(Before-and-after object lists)
--- START ---
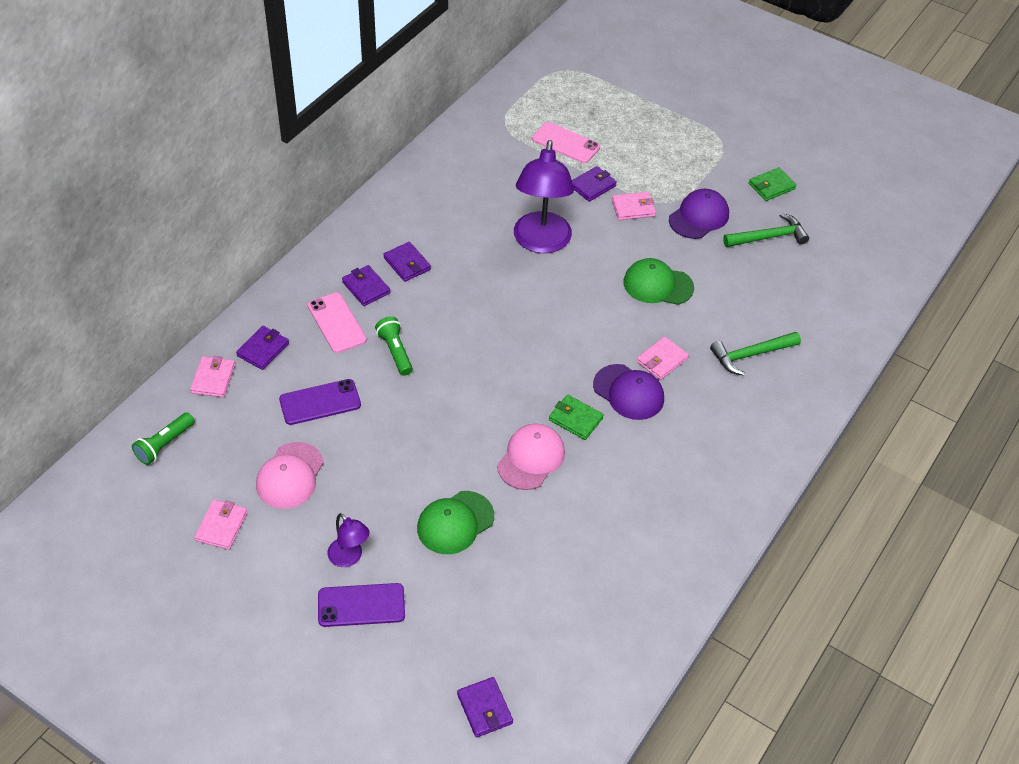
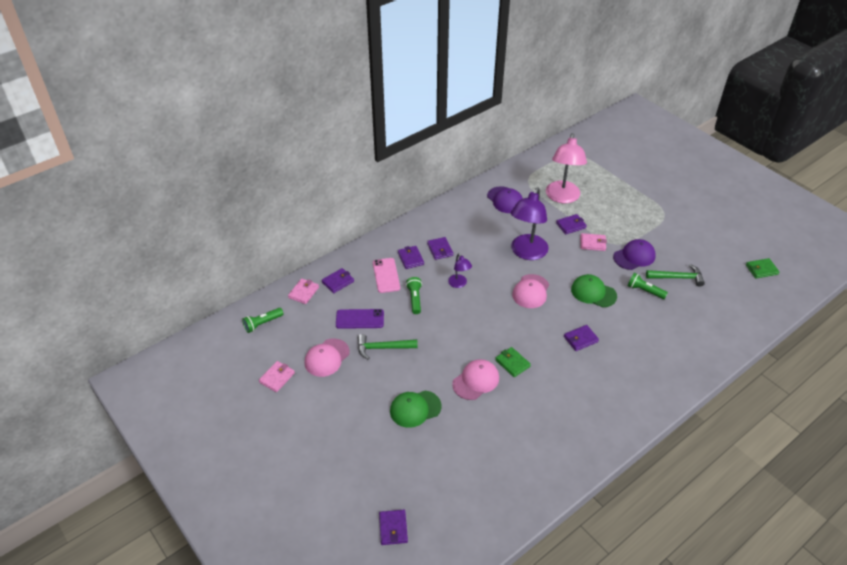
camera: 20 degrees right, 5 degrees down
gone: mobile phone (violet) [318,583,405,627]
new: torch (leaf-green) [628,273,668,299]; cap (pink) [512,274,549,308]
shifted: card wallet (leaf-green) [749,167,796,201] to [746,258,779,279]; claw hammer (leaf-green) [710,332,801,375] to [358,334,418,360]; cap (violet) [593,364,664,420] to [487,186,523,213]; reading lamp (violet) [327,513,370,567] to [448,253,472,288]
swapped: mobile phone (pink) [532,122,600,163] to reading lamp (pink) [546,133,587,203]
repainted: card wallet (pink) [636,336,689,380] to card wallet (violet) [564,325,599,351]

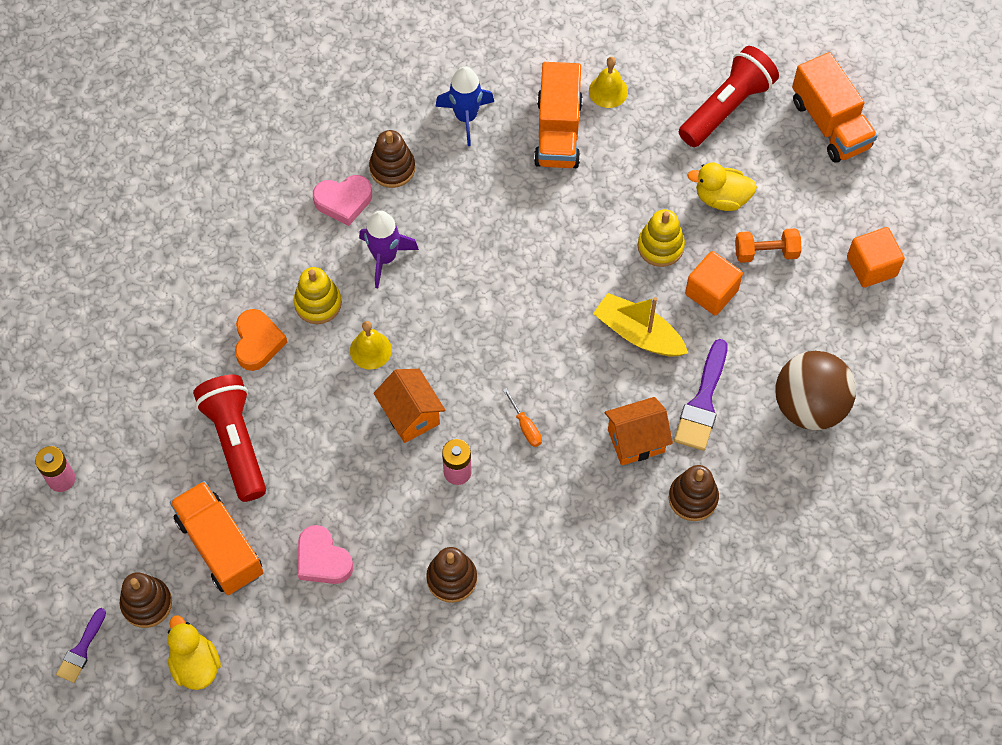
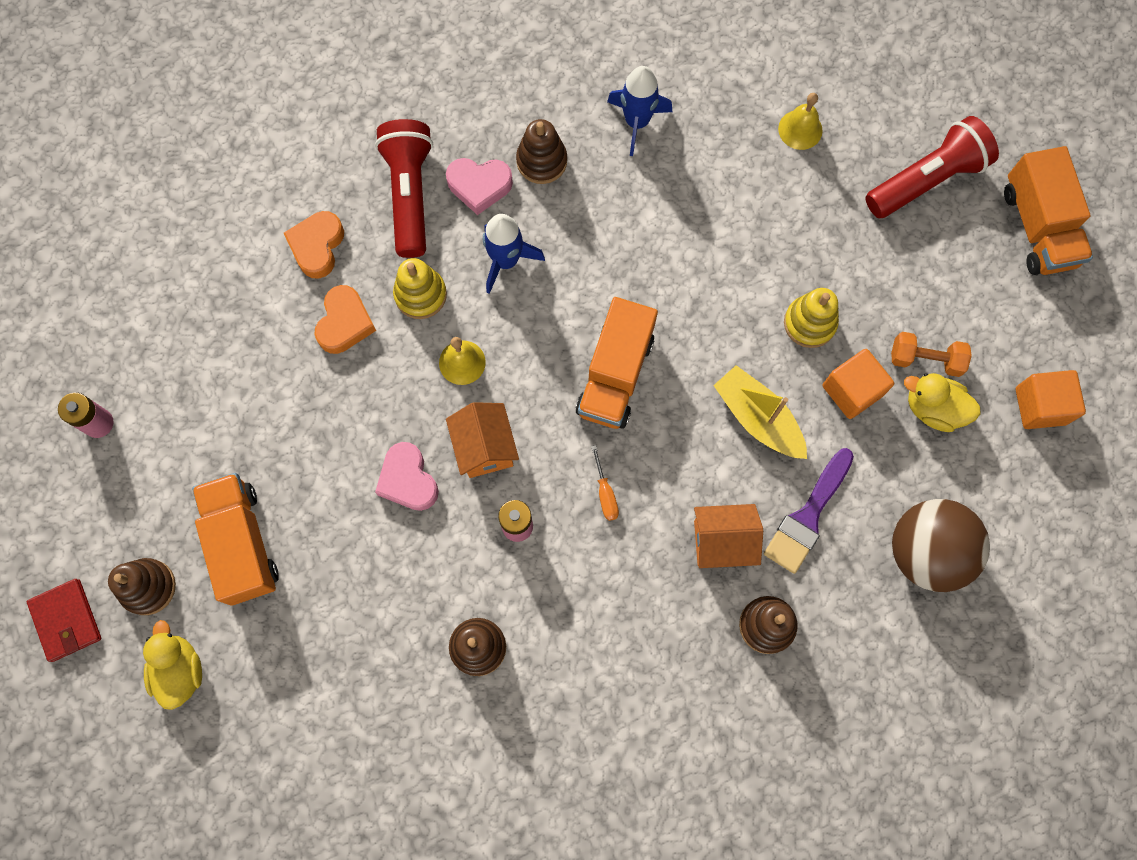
camera: 15 degrees right, 10 degrees up
new: heart shape (bright orange) [284,211,344,279]
shifted: toy truck (bright orange) [534,62,583,168] to [576,297,658,429]; rubber duck (bright yellow) [687,163,757,211] to [904,373,981,432]; torch (crimson) [193,375,266,502] to [375,119,433,258]; heart shape (pink) [298,525,353,584] to [375,442,439,511]
swapped: brush (violet) [56,608,106,683] to card wallet (crimson) [27,579,101,662]
repainted: spaceship (violet) [359,211,419,288] to spaceship (cobalt) [483,214,545,294]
--- END ---
Hand back the records above exactly as they are, pictures excluded.

ANSWER TO THIS TASK:
camera: 20 degrees right, 5 degrees down
gone: mobile phone (violet) [318,583,405,627]
new: torch (leaf-green) [628,273,668,299]; cap (pink) [512,274,549,308]
shifted: card wallet (leaf-green) [749,167,796,201] to [746,258,779,279]; claw hammer (leaf-green) [710,332,801,375] to [358,334,418,360]; cap (violet) [593,364,664,420] to [487,186,523,213]; reading lamp (violet) [327,513,370,567] to [448,253,472,288]
swapped: mobile phone (pink) [532,122,600,163] to reading lamp (pink) [546,133,587,203]
repainted: card wallet (pink) [636,336,689,380] to card wallet (violet) [564,325,599,351]

camera: 15 degrees right, 10 degrees up
new: heart shape (bright orange) [284,211,344,279]
shifted: toy truck (bright orange) [534,62,583,168] to [576,297,658,429]; rubber duck (bright yellow) [687,163,757,211] to [904,373,981,432]; torch (crimson) [193,375,266,502] to [375,119,433,258]; heart shape (pink) [298,525,353,584] to [375,442,439,511]
swapped: brush (violet) [56,608,106,683] to card wallet (crimson) [27,579,101,662]
repainted: spaceship (violet) [359,211,419,288] to spaceship (cobalt) [483,214,545,294]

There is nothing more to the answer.